:: Exercise directions ::
Lines of the material that include the string "TRIG" should be returned.

+++ Task inputs

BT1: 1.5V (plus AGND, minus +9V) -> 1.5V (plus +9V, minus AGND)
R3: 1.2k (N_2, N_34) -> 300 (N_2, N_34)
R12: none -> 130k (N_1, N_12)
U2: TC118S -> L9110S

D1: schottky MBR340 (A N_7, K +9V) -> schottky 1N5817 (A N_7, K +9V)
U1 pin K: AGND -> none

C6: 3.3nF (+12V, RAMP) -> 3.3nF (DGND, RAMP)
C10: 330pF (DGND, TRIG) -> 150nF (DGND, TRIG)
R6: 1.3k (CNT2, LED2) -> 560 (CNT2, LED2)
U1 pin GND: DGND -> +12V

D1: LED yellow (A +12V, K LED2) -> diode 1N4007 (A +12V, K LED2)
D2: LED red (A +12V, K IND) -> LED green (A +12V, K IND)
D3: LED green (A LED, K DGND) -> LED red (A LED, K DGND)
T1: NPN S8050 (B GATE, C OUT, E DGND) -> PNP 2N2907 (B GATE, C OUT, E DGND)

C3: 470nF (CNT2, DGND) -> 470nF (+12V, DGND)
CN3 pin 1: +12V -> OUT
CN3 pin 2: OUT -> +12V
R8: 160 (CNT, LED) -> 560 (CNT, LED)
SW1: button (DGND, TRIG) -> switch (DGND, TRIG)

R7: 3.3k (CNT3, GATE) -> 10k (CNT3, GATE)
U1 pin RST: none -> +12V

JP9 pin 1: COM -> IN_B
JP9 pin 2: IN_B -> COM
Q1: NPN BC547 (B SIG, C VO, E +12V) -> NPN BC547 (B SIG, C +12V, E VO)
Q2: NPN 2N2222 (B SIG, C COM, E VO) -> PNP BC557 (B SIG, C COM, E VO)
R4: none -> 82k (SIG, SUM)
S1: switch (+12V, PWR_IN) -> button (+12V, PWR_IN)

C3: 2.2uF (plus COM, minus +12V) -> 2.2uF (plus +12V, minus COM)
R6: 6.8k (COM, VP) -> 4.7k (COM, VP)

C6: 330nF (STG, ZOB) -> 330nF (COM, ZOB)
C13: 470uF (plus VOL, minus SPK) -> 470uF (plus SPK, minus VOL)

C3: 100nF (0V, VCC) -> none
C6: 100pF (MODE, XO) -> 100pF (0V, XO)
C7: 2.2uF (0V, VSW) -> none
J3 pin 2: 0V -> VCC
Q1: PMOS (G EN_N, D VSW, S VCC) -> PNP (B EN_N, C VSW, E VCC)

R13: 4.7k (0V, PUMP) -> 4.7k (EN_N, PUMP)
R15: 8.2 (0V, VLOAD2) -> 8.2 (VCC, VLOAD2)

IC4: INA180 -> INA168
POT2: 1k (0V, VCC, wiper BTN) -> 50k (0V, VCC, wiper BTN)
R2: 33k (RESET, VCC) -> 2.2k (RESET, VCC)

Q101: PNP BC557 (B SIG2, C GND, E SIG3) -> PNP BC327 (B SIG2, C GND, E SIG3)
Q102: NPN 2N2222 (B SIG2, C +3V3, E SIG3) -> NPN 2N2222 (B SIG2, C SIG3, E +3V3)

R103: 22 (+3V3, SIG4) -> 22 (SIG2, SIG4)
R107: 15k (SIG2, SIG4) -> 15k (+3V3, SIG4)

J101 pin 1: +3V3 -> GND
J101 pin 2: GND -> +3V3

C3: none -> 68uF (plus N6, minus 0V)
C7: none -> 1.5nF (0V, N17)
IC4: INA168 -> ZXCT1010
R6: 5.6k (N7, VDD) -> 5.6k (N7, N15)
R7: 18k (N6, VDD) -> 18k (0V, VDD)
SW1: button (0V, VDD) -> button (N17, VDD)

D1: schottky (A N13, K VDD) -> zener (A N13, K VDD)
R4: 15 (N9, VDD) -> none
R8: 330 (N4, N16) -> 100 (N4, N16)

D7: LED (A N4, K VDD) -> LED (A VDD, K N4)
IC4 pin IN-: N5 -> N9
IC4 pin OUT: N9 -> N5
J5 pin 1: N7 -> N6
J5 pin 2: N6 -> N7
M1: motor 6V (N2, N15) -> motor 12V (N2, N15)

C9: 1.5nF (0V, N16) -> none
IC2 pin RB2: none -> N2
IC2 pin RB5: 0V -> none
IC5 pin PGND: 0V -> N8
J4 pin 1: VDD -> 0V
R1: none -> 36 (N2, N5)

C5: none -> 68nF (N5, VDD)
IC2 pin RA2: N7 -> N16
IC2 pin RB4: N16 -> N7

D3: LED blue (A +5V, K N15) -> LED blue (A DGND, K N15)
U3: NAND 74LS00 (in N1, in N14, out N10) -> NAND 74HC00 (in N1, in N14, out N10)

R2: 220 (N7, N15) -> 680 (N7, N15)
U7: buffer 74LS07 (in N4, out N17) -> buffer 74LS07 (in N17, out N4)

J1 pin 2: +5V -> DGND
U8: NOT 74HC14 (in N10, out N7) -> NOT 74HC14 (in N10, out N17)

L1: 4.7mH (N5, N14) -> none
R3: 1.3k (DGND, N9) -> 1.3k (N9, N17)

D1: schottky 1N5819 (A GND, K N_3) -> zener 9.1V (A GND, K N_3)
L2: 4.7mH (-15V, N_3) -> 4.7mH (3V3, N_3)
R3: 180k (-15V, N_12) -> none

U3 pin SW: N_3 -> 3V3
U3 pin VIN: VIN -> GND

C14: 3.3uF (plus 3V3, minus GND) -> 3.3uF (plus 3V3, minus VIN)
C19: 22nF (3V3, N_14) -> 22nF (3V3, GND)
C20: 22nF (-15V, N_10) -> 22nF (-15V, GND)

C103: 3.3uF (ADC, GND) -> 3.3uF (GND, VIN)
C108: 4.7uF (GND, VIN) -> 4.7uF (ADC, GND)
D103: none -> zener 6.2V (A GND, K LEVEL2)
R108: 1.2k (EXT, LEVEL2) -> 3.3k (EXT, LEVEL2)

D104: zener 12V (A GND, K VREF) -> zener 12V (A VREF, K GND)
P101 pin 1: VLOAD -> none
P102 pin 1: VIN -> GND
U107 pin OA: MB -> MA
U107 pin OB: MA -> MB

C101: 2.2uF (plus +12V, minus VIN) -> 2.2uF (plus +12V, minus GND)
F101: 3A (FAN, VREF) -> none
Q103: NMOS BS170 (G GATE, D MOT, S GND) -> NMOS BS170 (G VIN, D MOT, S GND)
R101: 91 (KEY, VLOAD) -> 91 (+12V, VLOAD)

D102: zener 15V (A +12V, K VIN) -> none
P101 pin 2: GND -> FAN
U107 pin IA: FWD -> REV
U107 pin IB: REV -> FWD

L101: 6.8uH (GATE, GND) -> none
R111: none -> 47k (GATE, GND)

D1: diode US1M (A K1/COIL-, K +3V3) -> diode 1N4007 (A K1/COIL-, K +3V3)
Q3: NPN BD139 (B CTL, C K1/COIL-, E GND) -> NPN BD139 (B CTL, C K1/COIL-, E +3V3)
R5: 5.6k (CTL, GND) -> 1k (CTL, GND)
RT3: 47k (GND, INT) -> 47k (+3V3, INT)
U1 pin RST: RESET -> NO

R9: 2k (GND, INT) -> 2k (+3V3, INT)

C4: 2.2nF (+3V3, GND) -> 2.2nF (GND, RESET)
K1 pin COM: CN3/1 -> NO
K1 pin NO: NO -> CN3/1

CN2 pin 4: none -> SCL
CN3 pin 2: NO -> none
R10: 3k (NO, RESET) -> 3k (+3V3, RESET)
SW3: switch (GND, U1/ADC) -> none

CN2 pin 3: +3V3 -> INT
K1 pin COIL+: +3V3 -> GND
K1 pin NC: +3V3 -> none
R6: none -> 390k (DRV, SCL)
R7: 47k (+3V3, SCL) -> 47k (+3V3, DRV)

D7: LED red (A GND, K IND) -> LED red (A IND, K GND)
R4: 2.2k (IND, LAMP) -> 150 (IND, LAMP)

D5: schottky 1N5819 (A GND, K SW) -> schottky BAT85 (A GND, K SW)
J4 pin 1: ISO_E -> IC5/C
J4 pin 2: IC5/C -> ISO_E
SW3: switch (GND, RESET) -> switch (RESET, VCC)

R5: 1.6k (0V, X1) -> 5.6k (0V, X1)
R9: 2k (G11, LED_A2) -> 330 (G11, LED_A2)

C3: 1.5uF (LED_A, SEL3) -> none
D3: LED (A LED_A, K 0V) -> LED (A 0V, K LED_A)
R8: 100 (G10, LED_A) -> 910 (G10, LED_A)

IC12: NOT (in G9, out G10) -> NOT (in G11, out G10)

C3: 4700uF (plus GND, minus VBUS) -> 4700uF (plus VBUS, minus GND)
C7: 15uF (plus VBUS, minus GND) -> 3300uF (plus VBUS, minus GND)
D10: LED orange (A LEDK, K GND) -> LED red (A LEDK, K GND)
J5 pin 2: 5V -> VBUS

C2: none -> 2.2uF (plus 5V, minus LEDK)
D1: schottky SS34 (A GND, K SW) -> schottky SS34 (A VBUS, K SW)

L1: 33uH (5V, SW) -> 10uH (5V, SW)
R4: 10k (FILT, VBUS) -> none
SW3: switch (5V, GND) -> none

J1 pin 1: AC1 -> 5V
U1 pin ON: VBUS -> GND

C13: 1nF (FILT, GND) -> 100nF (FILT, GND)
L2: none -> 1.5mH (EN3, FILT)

++++++

:: Exercise result ::
C10: 330pF (DGND, TRIG) -> 150nF (DGND, TRIG)
SW1: button (DGND, TRIG) -> switch (DGND, TRIG)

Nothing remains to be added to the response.